In the records below, some lines contain "marrón"; state the number of such lines and nothing else.
[Opening LISTED RECORDS section]
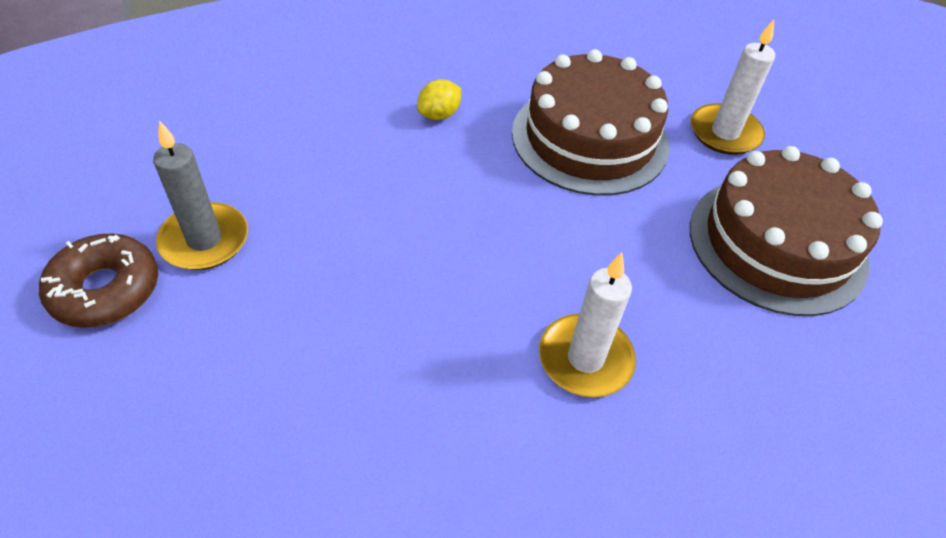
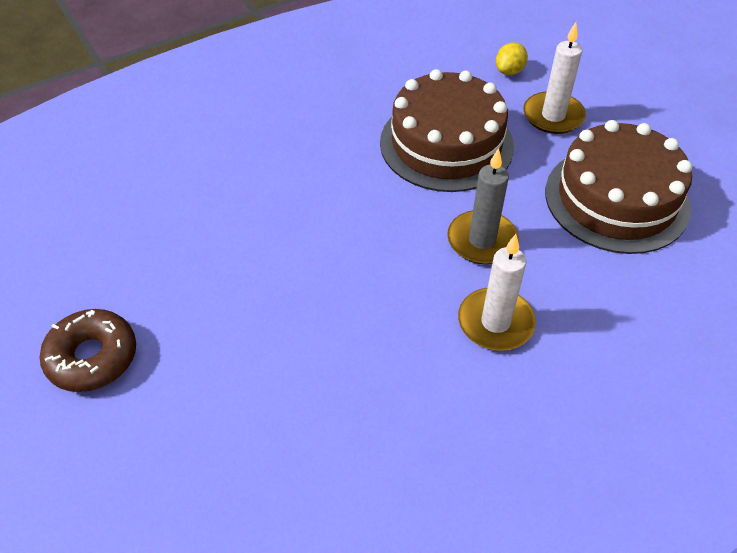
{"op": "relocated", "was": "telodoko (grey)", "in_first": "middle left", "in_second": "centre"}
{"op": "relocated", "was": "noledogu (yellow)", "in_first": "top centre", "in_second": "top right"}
[Closing LISTED RECORDS section]
[Opening LISTED RECORDS section]
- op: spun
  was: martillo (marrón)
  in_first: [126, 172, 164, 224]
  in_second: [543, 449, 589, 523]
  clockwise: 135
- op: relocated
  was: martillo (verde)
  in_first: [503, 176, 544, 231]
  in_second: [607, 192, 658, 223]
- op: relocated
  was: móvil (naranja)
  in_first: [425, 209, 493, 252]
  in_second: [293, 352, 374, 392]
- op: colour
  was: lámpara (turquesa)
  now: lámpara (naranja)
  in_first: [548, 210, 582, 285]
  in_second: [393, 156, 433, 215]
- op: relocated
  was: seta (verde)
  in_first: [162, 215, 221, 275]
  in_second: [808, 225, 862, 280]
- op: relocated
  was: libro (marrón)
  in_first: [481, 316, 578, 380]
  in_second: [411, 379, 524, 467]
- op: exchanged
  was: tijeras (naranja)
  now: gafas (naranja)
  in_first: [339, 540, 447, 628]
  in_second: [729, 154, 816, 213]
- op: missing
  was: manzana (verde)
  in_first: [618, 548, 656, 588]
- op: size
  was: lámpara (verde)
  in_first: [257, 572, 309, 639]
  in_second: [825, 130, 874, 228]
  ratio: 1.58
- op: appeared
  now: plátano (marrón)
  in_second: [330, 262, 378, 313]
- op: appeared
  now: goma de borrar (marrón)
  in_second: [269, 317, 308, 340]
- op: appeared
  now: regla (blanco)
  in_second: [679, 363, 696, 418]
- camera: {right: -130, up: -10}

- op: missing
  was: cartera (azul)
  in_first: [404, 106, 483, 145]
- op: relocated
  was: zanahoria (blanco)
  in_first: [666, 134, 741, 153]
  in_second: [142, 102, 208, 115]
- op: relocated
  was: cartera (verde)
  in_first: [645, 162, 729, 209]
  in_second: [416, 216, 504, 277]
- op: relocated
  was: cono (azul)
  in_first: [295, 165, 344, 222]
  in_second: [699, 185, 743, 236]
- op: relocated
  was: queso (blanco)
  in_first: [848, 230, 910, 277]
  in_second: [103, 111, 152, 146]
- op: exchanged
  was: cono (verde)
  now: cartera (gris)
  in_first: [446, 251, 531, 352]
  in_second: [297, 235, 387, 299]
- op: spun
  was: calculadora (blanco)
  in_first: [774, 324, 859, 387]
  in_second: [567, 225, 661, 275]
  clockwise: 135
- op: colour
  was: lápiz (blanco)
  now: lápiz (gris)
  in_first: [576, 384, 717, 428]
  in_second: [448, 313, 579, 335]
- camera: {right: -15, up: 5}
[Closing LISTED RECORDS section]
**ANSWER BOX**
4